TASK ITEM: Copy, word for word, each line of the data below from the first through the line containing "purple rectangle: (73, 64)", and stop there.

─── INFORMATION PROVIDED ───

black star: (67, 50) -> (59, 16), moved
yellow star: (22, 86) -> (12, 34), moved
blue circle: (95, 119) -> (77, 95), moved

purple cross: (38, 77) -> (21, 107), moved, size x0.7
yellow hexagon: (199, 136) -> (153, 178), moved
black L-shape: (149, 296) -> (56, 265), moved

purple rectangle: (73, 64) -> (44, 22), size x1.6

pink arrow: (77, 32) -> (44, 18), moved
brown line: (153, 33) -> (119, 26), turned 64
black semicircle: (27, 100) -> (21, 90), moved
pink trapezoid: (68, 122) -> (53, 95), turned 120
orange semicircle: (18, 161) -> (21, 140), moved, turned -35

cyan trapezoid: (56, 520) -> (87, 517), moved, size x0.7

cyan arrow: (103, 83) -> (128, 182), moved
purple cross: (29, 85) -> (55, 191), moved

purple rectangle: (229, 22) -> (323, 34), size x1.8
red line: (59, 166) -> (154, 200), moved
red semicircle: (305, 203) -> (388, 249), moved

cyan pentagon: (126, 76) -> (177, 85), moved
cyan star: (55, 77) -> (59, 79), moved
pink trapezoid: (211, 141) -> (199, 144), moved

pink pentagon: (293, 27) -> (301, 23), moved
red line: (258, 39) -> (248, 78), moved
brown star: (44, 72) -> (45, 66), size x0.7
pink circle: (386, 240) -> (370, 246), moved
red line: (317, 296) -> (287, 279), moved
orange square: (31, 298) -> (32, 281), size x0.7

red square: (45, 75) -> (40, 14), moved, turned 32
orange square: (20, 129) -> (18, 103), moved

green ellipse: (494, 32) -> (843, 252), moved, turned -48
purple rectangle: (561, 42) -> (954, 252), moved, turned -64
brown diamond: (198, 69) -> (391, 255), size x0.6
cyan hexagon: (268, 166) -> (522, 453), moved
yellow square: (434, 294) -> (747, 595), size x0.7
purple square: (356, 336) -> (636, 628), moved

───

RESULT OF THIS TASK:
black star: (67, 50) -> (59, 16), moved
yellow star: (22, 86) -> (12, 34), moved
blue circle: (95, 119) -> (77, 95), moved

purple cross: (38, 77) -> (21, 107), moved, size x0.7
yellow hexagon: (199, 136) -> (153, 178), moved
black L-shape: (149, 296) -> (56, 265), moved

purple rectangle: (73, 64) -> (44, 22), size x1.6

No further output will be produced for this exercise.